> _What you have to do_
Transcribe all the entries word for word, omitting any pictures they contain.

> _Provided data_
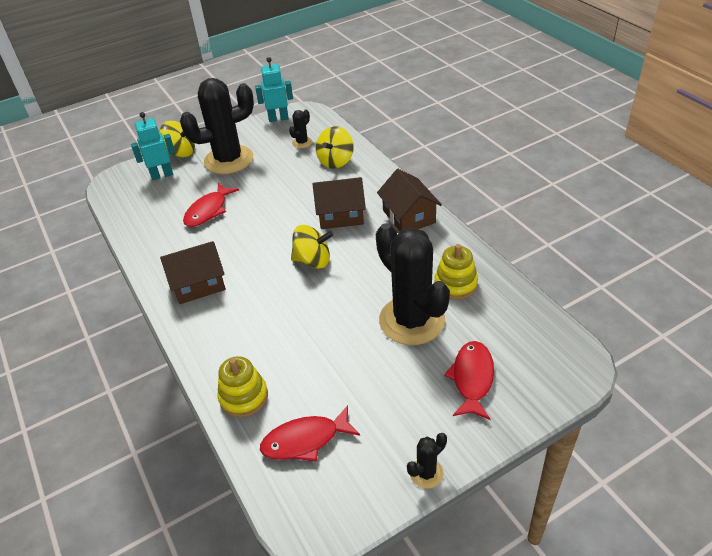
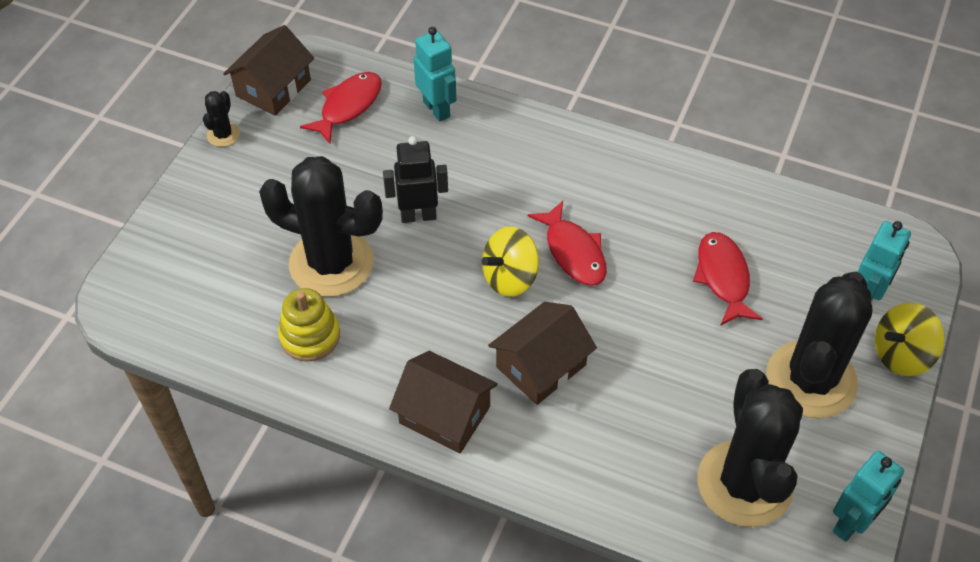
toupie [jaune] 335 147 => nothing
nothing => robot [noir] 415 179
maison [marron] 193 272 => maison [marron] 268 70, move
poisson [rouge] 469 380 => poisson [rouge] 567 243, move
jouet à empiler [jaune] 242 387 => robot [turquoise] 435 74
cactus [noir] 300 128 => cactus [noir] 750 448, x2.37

> _Solution for this exercise_
toupie [jaune] 335 147 => nothing
nothing => robot [noir] 415 179
maison [marron] 193 272 => maison [marron] 268 70, move
poisson [rouge] 469 380 => poisson [rouge] 567 243, move
jouet à empiler [jaune] 242 387 => robot [turquoise] 435 74
cactus [noir] 300 128 => cactus [noir] 750 448, x2.37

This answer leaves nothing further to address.